Work to complete: A complete answer retypes each of the records below precisely and includes none of the pictures.

Satellite images with object points:
________________________
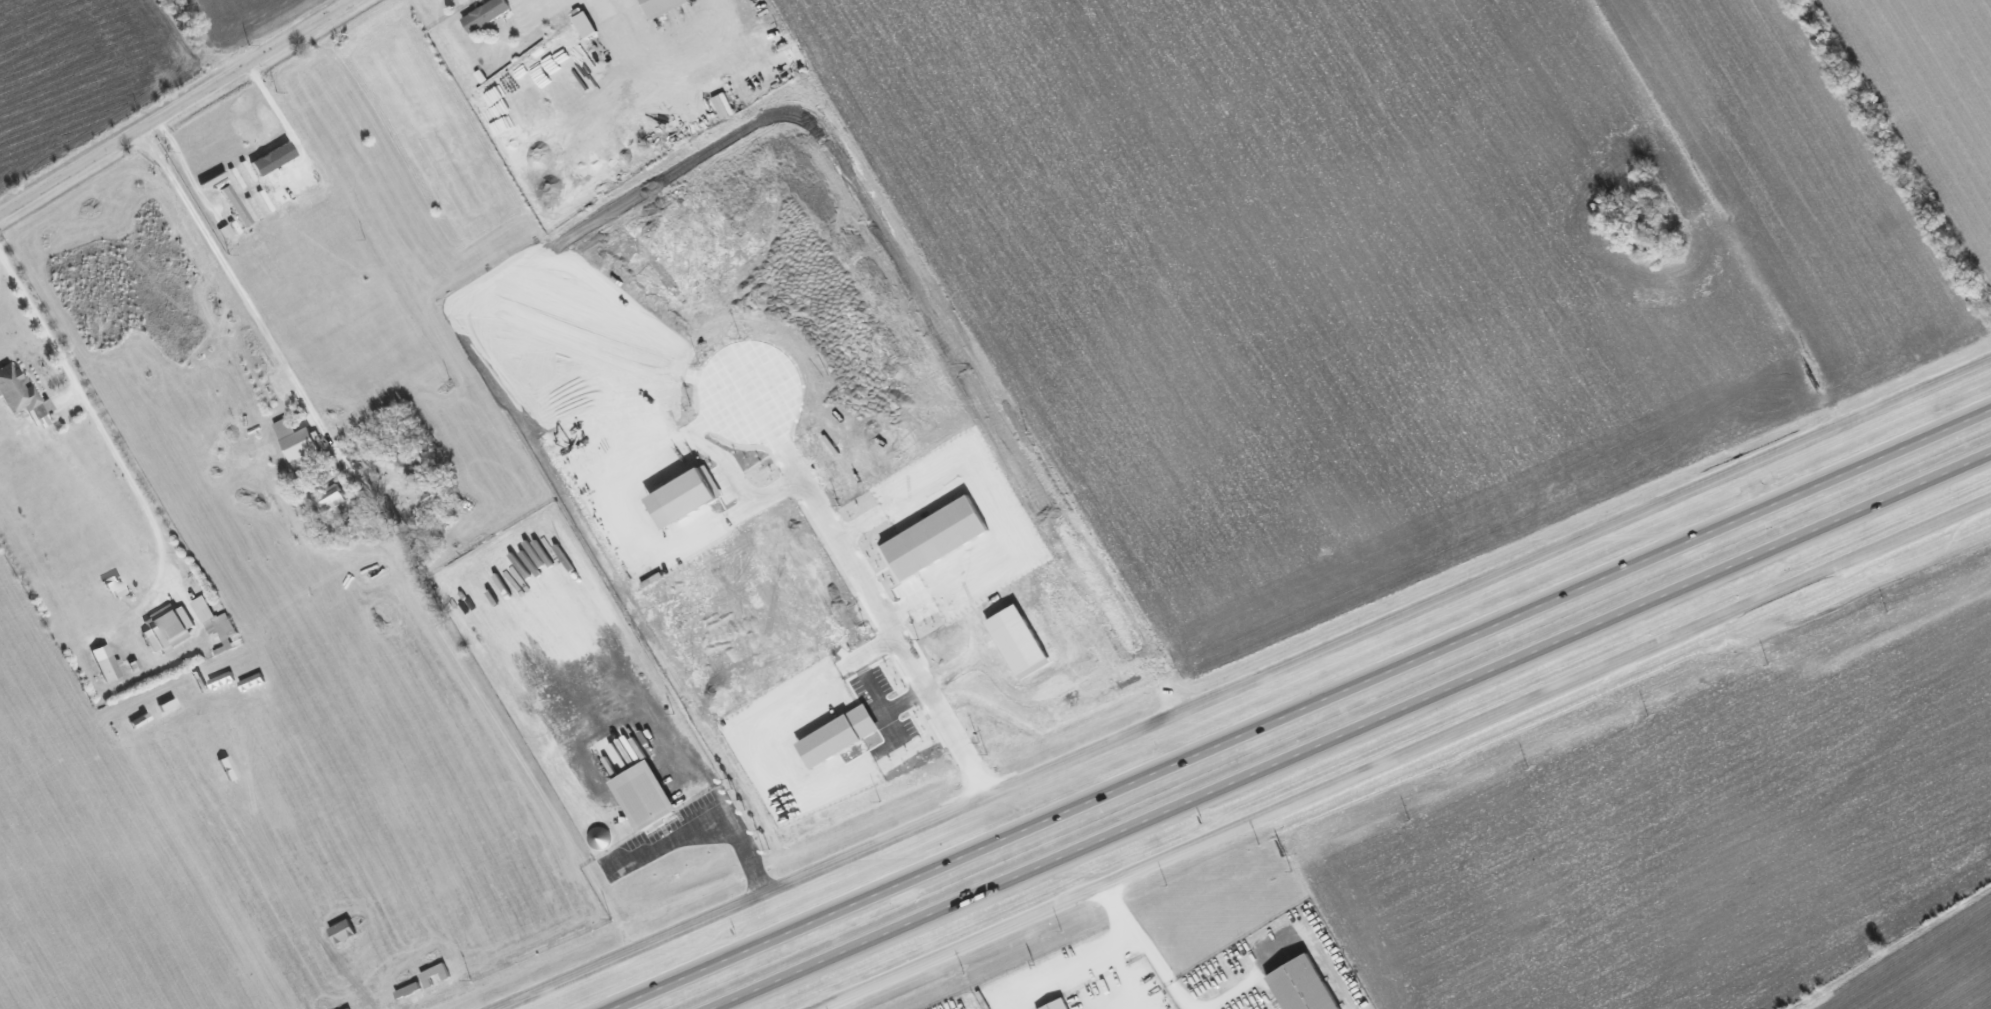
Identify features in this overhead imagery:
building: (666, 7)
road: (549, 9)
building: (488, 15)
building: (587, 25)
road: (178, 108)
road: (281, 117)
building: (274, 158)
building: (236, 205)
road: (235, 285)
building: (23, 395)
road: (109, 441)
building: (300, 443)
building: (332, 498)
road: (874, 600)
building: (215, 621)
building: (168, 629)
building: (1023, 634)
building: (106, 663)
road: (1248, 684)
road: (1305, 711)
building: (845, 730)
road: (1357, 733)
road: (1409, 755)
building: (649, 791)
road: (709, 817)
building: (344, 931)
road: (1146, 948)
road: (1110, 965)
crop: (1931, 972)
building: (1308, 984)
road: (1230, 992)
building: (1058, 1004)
________________________
Completed task:
Identify features in this overhead imagery:
building: (666, 7)
road: (549, 9)
building: (488, 15)
building: (587, 25)
road: (178, 108)
road: (281, 117)
building: (274, 158)
building: (236, 205)
road: (235, 285)
building: (23, 395)
road: (109, 441)
building: (300, 443)
building: (332, 498)
road: (874, 600)
building: (215, 621)
building: (168, 629)
building: (1023, 634)
building: (106, 663)
road: (1248, 684)
road: (1305, 711)
building: (845, 730)
road: (1357, 733)
road: (1409, 755)
building: (649, 791)
road: (709, 817)
building: (344, 931)
road: (1146, 948)
road: (1110, 965)
crop: (1931, 972)
building: (1308, 984)
road: (1230, 992)
building: (1058, 1004)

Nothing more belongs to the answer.